* [Exercise requirements]: Begin with the line containing "green heart: 2 -> 3" and end with the last line of the data below; return those lines exactly, and only those.

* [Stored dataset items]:
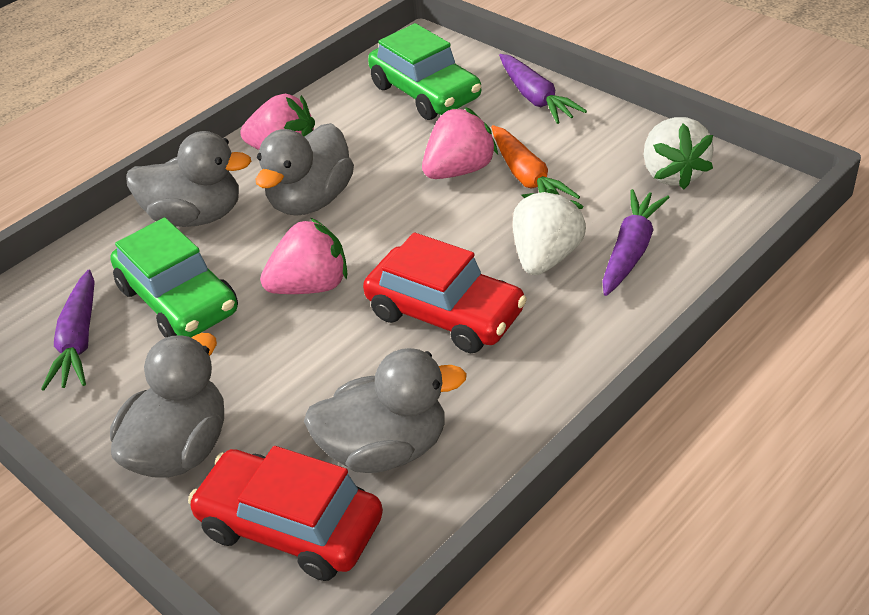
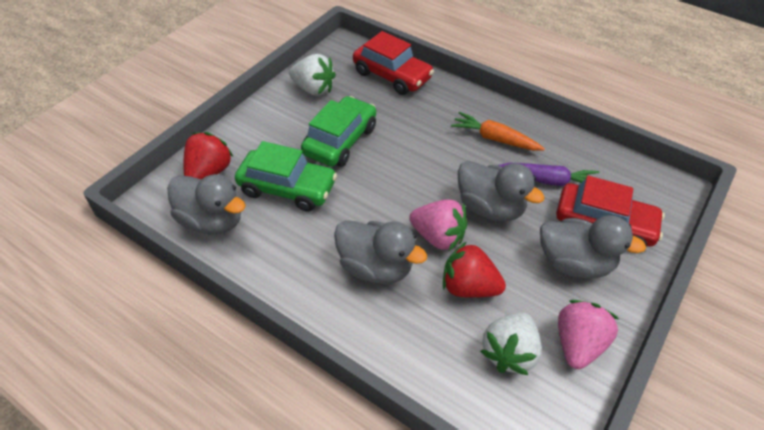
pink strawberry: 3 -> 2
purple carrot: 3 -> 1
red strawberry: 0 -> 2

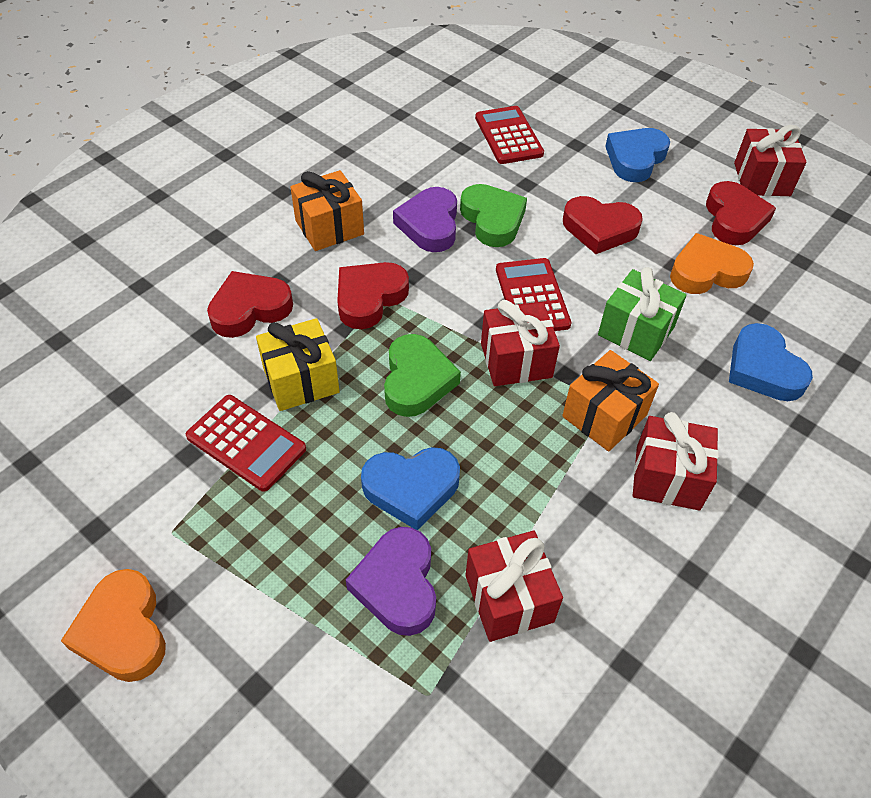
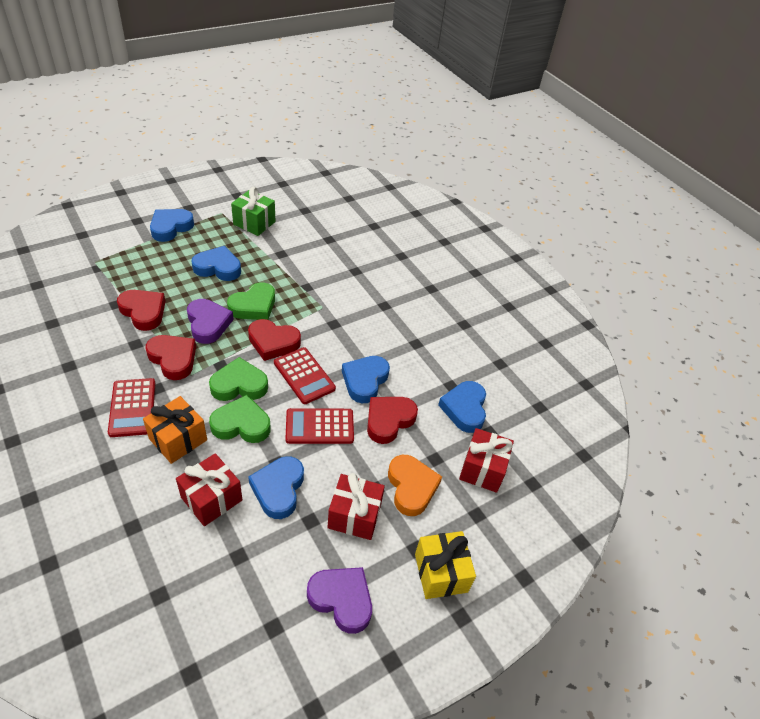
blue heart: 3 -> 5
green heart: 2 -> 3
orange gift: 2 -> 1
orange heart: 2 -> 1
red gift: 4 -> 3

* [Output for this task]:
green heart: 2 -> 3
orange gift: 2 -> 1
orange heart: 2 -> 1
red gift: 4 -> 3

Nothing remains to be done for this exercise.